■ **What the exercise asks**
Exactly as they appear, copy the lines from the start of the entries below to the line containing "(638, 150) = (724, 401): black phone -> none", both ends included.
#### Entries provided
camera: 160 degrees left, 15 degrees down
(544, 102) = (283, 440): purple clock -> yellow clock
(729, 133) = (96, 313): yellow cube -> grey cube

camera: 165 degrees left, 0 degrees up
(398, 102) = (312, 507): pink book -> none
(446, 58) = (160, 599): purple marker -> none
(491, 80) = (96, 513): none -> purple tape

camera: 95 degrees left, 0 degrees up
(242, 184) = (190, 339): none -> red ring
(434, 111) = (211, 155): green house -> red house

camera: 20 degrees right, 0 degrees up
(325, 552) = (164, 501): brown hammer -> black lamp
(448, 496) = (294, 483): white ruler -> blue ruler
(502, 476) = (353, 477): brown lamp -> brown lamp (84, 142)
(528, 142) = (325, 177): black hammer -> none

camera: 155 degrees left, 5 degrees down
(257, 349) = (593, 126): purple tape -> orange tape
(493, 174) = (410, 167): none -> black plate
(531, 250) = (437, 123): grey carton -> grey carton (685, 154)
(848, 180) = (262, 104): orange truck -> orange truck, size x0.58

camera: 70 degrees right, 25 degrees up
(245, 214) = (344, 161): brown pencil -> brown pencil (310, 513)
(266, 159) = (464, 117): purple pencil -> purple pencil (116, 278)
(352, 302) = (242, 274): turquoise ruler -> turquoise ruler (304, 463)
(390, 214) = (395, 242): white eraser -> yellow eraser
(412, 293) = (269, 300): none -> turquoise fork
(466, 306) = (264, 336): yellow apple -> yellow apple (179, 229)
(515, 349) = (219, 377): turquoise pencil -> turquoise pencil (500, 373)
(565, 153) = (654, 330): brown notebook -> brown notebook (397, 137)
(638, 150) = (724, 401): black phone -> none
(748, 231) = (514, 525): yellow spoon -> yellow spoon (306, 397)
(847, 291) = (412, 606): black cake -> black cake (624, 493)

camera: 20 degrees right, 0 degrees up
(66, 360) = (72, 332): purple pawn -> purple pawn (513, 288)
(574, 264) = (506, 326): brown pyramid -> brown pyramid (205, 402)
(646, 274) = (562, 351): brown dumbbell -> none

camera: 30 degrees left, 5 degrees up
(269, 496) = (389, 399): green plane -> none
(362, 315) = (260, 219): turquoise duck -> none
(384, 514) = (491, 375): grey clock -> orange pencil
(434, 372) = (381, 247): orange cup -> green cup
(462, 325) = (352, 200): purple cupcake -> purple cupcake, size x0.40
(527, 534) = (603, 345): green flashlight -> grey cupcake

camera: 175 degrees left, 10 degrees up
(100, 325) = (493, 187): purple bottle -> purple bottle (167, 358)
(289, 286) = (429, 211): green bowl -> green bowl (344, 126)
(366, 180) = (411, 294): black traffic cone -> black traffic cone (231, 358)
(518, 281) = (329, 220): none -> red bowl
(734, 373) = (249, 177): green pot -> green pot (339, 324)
########
■ **Answer for this exercise**
camera: 160 degrees left, 15 degrees down
(544, 102) = (283, 440): purple clock -> yellow clock
(729, 133) = (96, 313): yellow cube -> grey cube

camera: 165 degrees left, 0 degrees up
(398, 102) = (312, 507): pink book -> none
(446, 58) = (160, 599): purple marker -> none
(491, 80) = (96, 513): none -> purple tape

camera: 95 degrees left, 0 degrees up
(242, 184) = (190, 339): none -> red ring
(434, 111) = (211, 155): green house -> red house

camera: 20 degrees right, 0 degrees up
(325, 552) = (164, 501): brown hammer -> black lamp
(448, 496) = (294, 483): white ruler -> blue ruler
(502, 476) = (353, 477): brown lamp -> brown lamp (84, 142)
(528, 142) = (325, 177): black hammer -> none

camera: 155 degrees left, 5 degrees down
(257, 349) = (593, 126): purple tape -> orange tape
(493, 174) = (410, 167): none -> black plate
(531, 250) = (437, 123): grey carton -> grey carton (685, 154)
(848, 180) = (262, 104): orange truck -> orange truck, size x0.58

camera: 70 degrees right, 25 degrees up
(245, 214) = (344, 161): brown pencil -> brown pencil (310, 513)
(266, 159) = (464, 117): purple pencil -> purple pencil (116, 278)
(352, 302) = (242, 274): turquoise ruler -> turquoise ruler (304, 463)
(390, 214) = (395, 242): white eraser -> yellow eraser
(412, 293) = (269, 300): none -> turquoise fork
(466, 306) = (264, 336): yellow apple -> yellow apple (179, 229)
(515, 349) = (219, 377): turquoise pencil -> turquoise pencil (500, 373)
(565, 153) = (654, 330): brown notebook -> brown notebook (397, 137)
(638, 150) = (724, 401): black phone -> none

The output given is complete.